--- Data under study ---
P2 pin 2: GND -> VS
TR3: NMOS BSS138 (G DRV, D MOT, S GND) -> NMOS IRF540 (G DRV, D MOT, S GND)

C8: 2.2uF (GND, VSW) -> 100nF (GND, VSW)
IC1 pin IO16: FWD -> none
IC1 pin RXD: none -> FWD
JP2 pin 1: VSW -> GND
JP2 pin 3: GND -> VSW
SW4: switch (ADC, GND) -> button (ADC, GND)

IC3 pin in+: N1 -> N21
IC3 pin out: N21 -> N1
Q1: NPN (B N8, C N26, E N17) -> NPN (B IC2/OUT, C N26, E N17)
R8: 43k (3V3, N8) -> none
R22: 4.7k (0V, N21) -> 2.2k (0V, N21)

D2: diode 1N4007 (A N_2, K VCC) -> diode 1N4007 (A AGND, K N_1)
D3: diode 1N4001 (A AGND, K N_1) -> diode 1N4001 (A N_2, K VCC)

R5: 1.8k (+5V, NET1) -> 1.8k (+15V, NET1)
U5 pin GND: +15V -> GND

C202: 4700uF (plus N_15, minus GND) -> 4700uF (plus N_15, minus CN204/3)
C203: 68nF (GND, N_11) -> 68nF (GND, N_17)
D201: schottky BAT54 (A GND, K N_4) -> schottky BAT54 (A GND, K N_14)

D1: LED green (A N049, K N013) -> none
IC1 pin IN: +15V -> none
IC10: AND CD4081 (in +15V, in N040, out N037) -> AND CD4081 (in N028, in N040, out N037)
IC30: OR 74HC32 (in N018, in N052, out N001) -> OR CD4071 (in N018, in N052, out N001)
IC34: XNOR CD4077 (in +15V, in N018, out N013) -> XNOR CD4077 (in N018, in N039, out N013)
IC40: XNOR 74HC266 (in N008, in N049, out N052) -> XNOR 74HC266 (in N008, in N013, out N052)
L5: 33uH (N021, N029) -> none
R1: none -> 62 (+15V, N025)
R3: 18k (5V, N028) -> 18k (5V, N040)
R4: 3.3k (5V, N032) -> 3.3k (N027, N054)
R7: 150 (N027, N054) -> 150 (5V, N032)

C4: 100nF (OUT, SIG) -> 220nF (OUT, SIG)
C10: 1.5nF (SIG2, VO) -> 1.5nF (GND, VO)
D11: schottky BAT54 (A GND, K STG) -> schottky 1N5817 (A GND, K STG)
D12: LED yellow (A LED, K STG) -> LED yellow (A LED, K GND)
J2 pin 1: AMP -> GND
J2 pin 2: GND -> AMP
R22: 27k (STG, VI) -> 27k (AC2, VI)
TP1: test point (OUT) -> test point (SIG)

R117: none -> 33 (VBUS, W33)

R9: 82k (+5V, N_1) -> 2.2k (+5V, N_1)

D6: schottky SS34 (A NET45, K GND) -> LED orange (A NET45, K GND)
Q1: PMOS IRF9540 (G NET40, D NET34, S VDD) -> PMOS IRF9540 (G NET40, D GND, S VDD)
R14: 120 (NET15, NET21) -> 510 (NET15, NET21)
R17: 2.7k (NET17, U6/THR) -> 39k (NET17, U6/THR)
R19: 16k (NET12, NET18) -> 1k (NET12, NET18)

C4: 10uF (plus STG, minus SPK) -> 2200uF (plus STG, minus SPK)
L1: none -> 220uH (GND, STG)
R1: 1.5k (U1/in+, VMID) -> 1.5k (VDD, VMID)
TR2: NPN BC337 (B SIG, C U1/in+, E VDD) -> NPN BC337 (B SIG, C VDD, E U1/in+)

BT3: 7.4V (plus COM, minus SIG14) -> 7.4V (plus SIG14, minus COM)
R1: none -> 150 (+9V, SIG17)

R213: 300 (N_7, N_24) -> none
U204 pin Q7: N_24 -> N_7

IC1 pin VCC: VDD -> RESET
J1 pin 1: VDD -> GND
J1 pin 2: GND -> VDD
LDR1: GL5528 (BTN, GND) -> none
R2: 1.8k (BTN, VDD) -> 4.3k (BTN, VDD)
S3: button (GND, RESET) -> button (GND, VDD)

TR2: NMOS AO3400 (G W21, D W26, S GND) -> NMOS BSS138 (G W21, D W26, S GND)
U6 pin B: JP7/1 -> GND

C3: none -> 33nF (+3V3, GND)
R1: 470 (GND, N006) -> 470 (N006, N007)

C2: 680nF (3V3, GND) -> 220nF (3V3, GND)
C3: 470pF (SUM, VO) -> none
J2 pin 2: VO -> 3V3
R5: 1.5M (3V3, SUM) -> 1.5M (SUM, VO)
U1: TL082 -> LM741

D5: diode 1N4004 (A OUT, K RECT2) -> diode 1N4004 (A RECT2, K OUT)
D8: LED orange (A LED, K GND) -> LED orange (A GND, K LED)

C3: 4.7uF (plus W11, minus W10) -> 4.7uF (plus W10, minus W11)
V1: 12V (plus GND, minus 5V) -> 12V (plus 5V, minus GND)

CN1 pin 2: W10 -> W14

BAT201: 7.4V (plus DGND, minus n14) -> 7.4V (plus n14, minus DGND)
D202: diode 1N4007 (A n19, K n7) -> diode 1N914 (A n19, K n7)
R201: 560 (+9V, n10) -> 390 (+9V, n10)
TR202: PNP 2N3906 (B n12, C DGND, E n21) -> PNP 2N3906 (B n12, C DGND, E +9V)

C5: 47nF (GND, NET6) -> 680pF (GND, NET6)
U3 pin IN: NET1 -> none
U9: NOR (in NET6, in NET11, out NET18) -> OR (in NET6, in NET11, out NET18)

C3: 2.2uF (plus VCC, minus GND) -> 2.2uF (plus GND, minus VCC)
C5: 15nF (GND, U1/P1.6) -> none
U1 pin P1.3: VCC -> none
---
Goal of the exercise:
The lines to extract from the data above begin with the line containing "J1 pin 1: VDD -> GND" and end with the line containing "BAT201: 7.4V (plus". Extract them exactly, including both.

Exercise solution:
J1 pin 1: VDD -> GND
J1 pin 2: GND -> VDD
LDR1: GL5528 (BTN, GND) -> none
R2: 1.8k (BTN, VDD) -> 4.3k (BTN, VDD)
S3: button (GND, RESET) -> button (GND, VDD)

TR2: NMOS AO3400 (G W21, D W26, S GND) -> NMOS BSS138 (G W21, D W26, S GND)
U6 pin B: JP7/1 -> GND

C3: none -> 33nF (+3V3, GND)
R1: 470 (GND, N006) -> 470 (N006, N007)

C2: 680nF (3V3, GND) -> 220nF (3V3, GND)
C3: 470pF (SUM, VO) -> none
J2 pin 2: VO -> 3V3
R5: 1.5M (3V3, SUM) -> 1.5M (SUM, VO)
U1: TL082 -> LM741

D5: diode 1N4004 (A OUT, K RECT2) -> diode 1N4004 (A RECT2, K OUT)
D8: LED orange (A LED, K GND) -> LED orange (A GND, K LED)

C3: 4.7uF (plus W11, minus W10) -> 4.7uF (plus W10, minus W11)
V1: 12V (plus GND, minus 5V) -> 12V (plus 5V, minus GND)

CN1 pin 2: W10 -> W14

BAT201: 7.4V (plus DGND, minus n14) -> 7.4V (plus n14, minus DGND)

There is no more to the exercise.